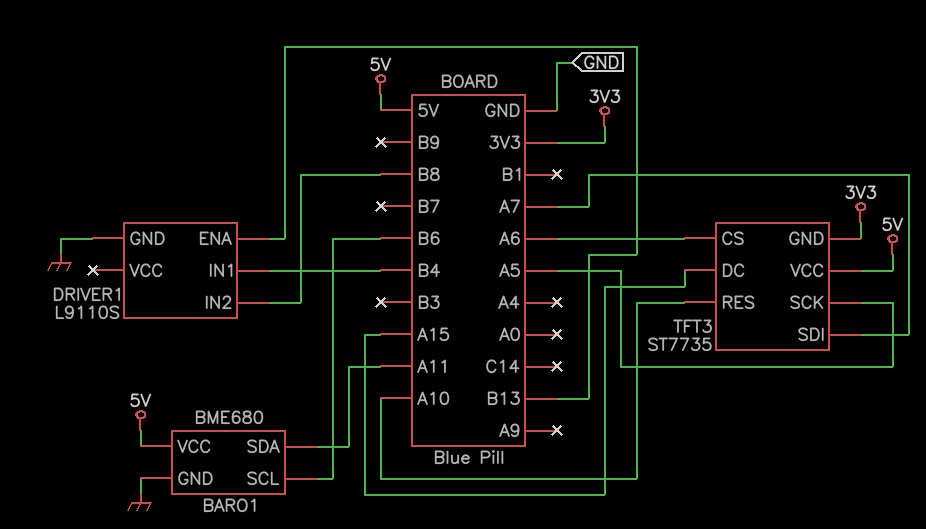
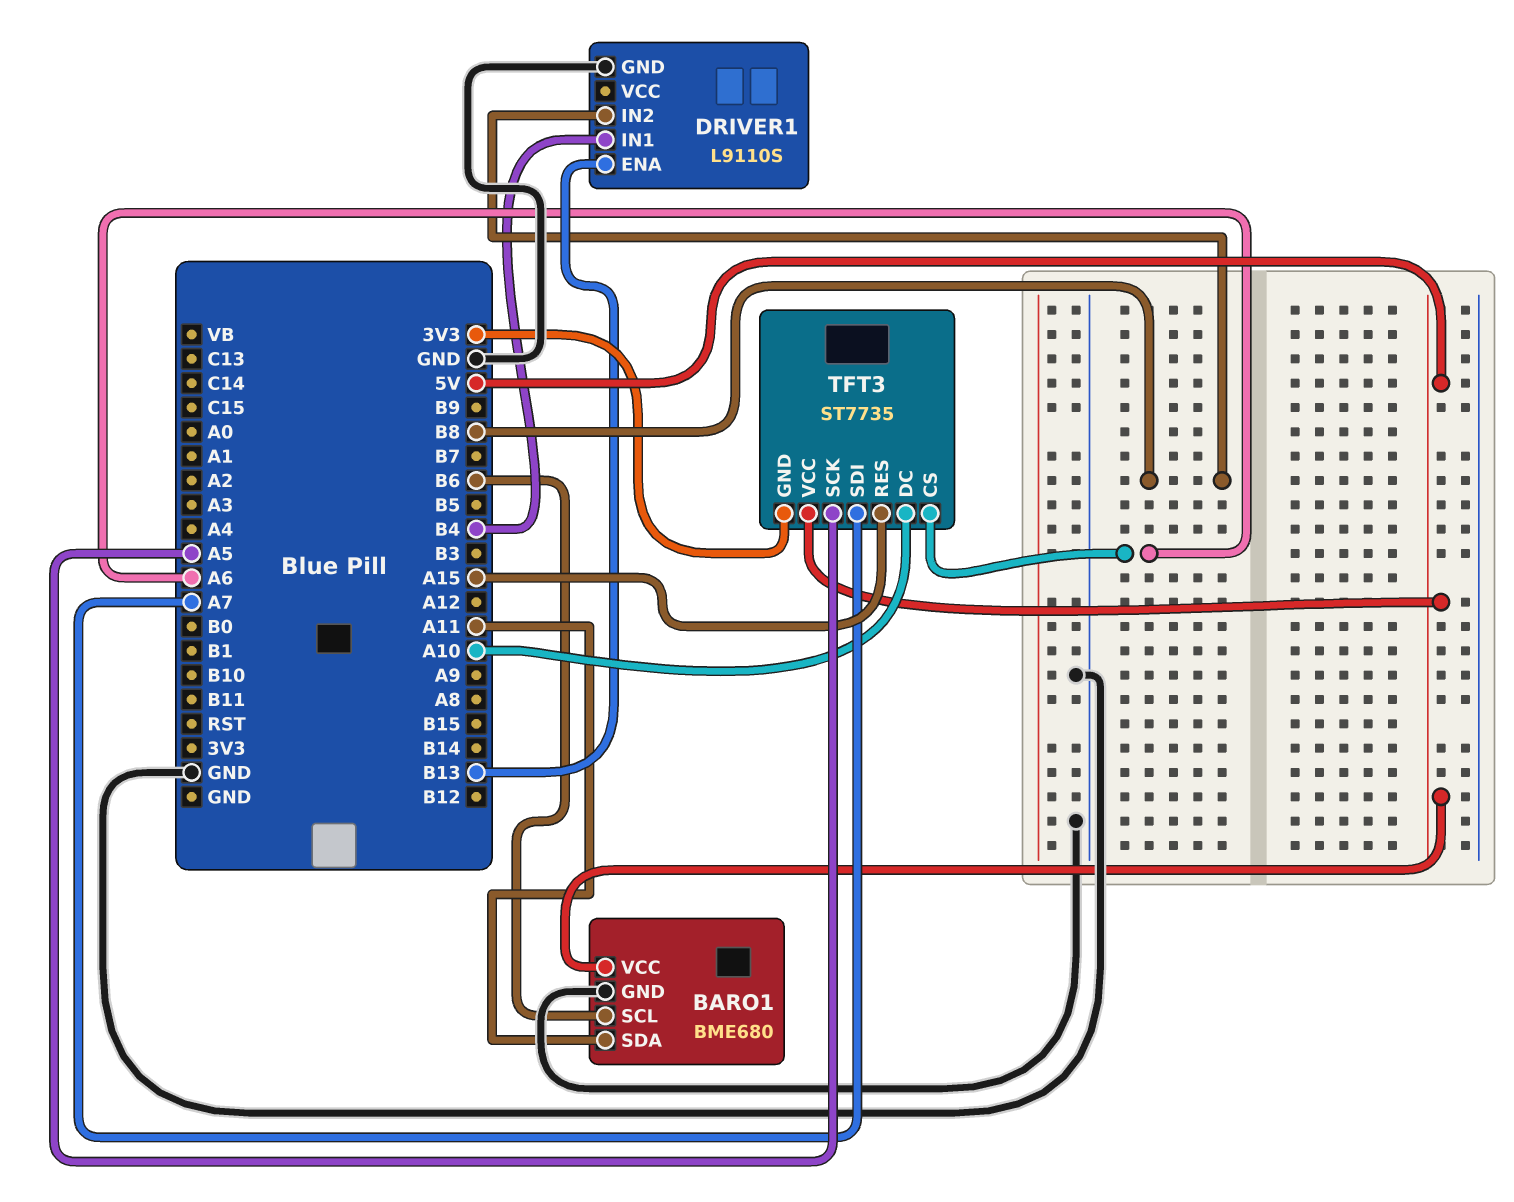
TFT3 pin DC: A15 -> A10
TFT3 pin RES: A10 -> A15

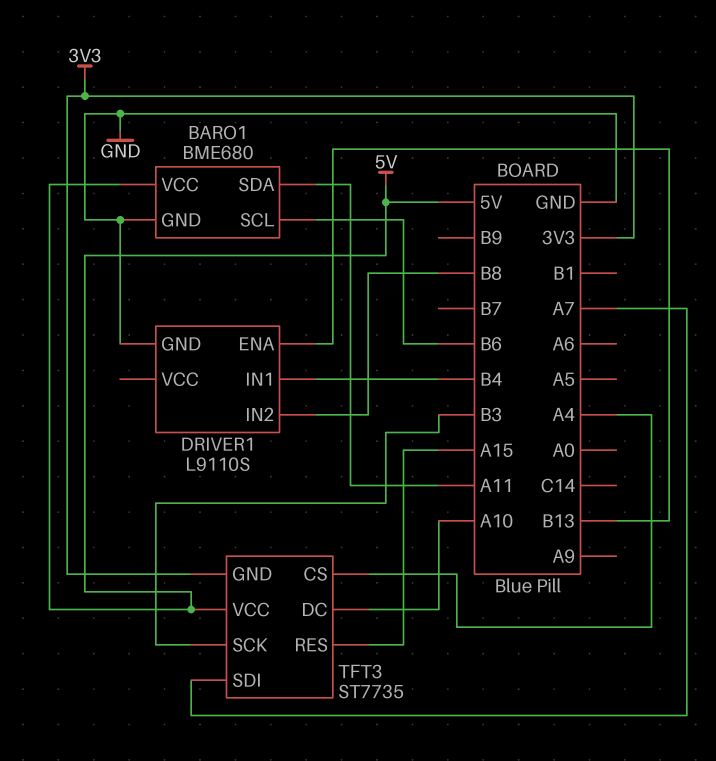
TFT3 pin CS: A6 -> A4
TFT3 pin SCK: A5 -> B3

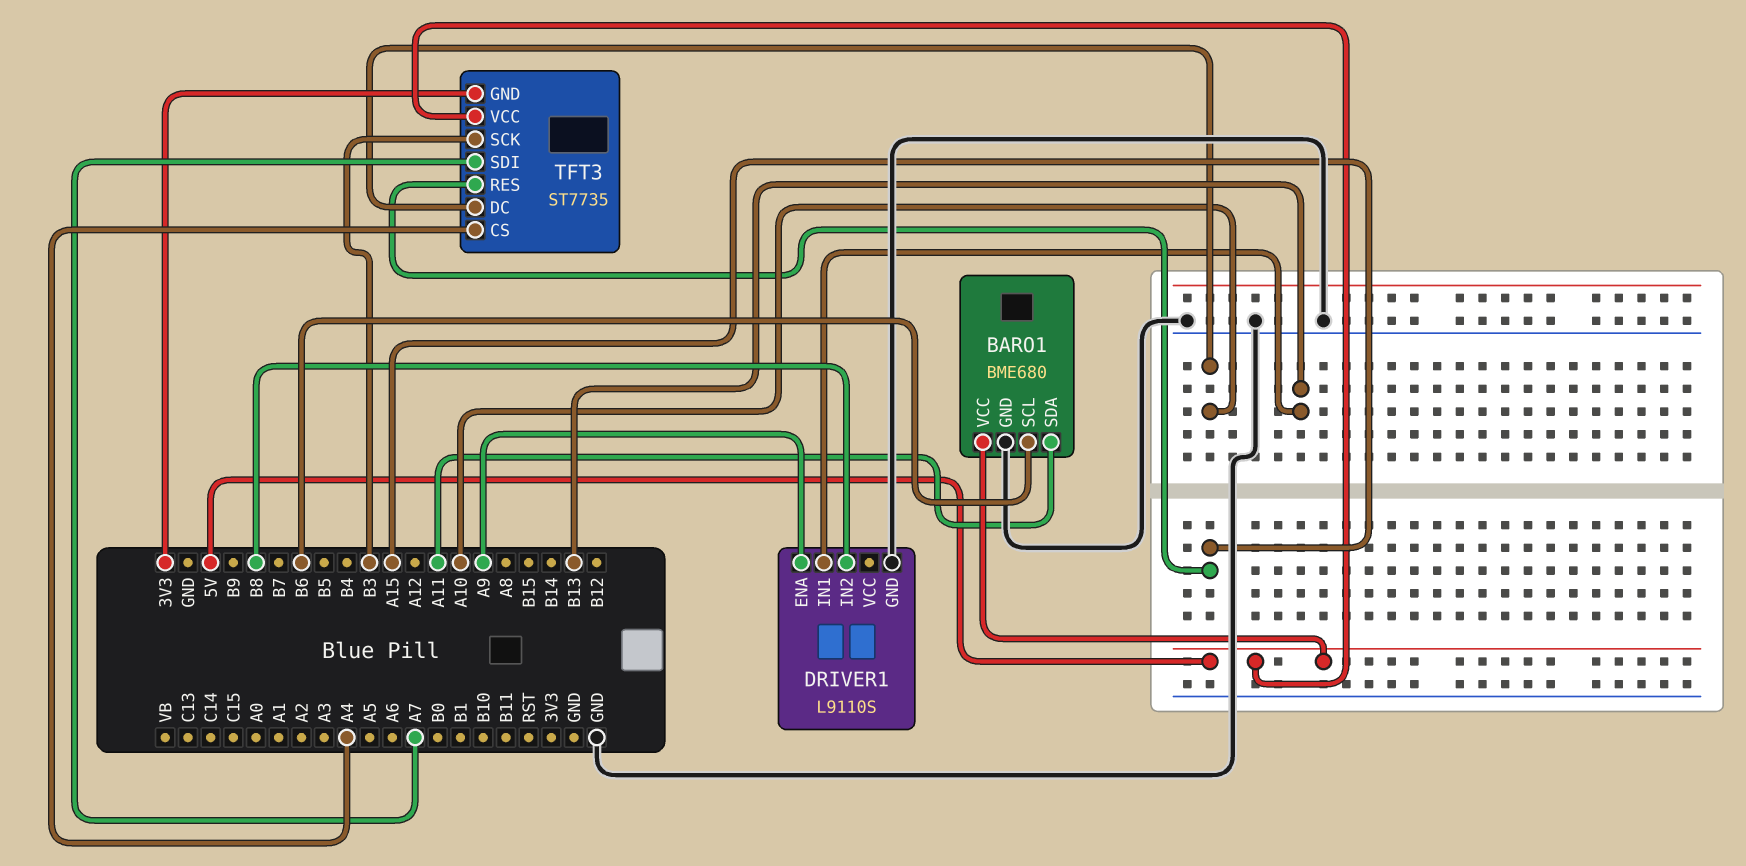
DRIVER1 pin ENA: B13 -> A9
DRIVER1 pin IN1: B4 -> B13

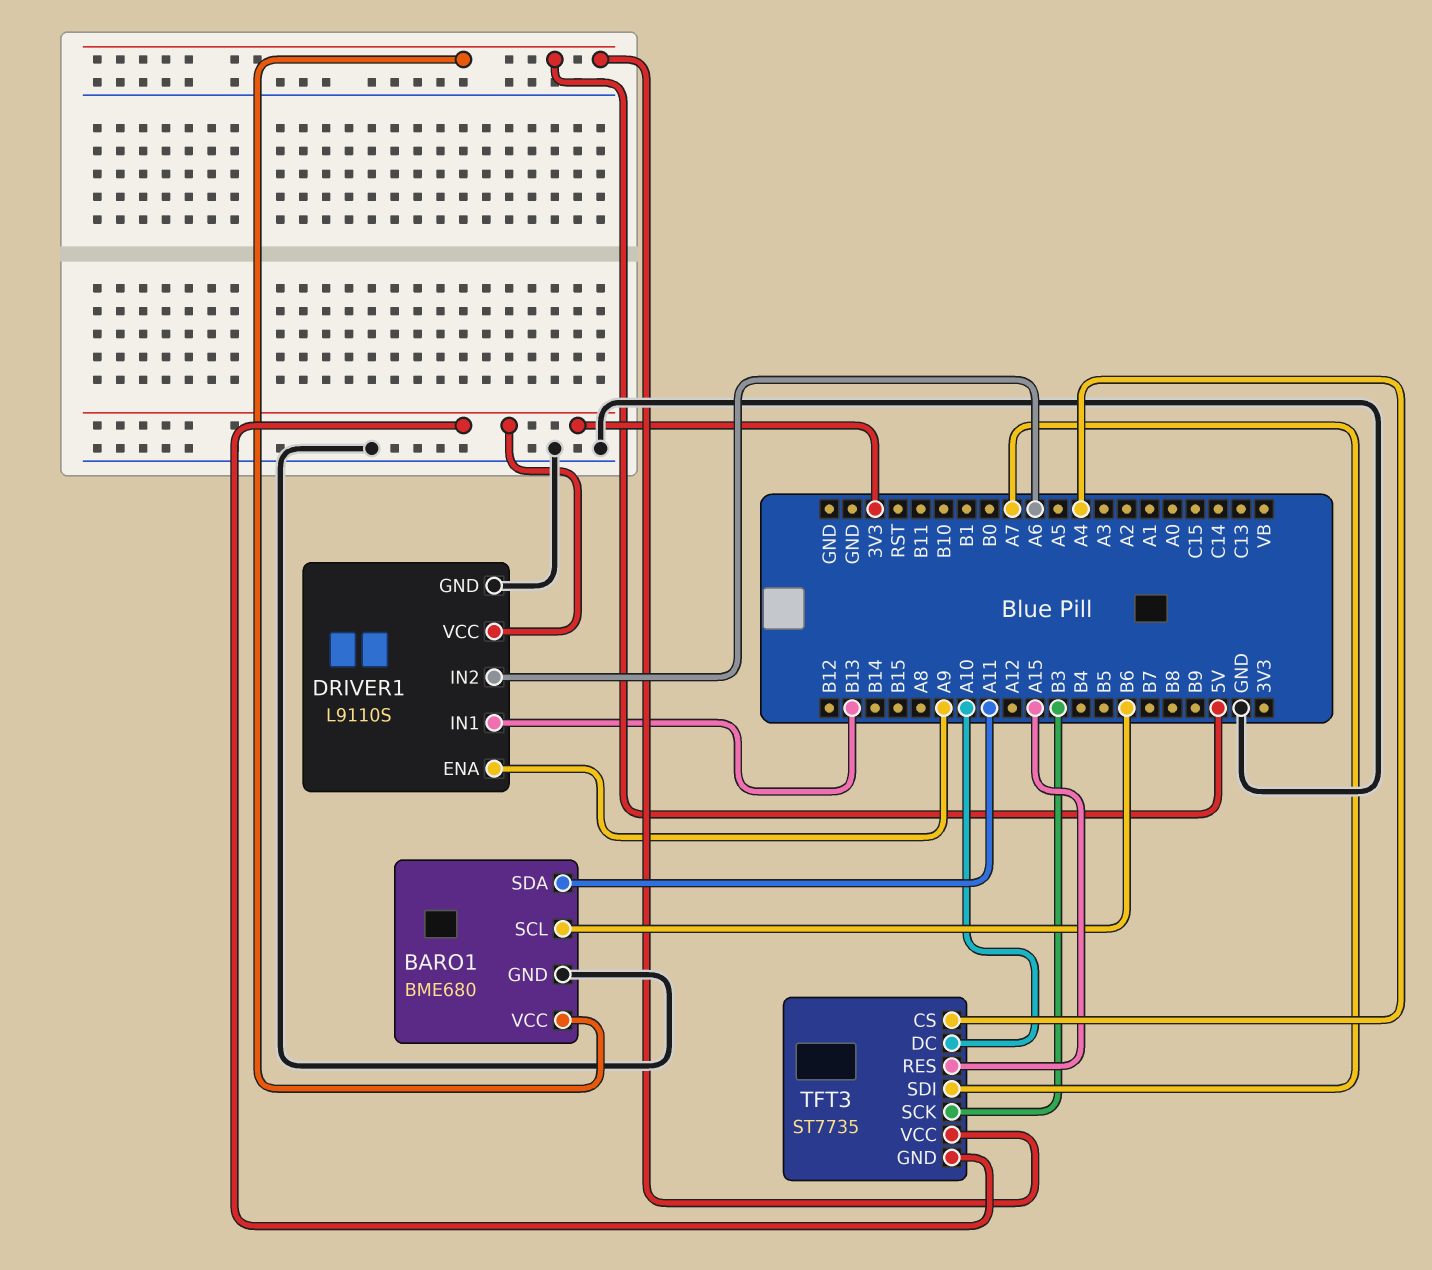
DRIVER1 pin IN2: B8 -> A6
DRIVER1 pin VCC: none -> 3V3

*What to produce*:
Everything from the line holding "TFT3 pin SCK: A5 -> B3" to the close of the records should be written out exactly, both ends included, with pictures omitted.

*Answer box*:
TFT3 pin SCK: A5 -> B3

DRIVER1 pin ENA: B13 -> A9
DRIVER1 pin IN1: B4 -> B13

DRIVER1 pin IN2: B8 -> A6
DRIVER1 pin VCC: none -> 3V3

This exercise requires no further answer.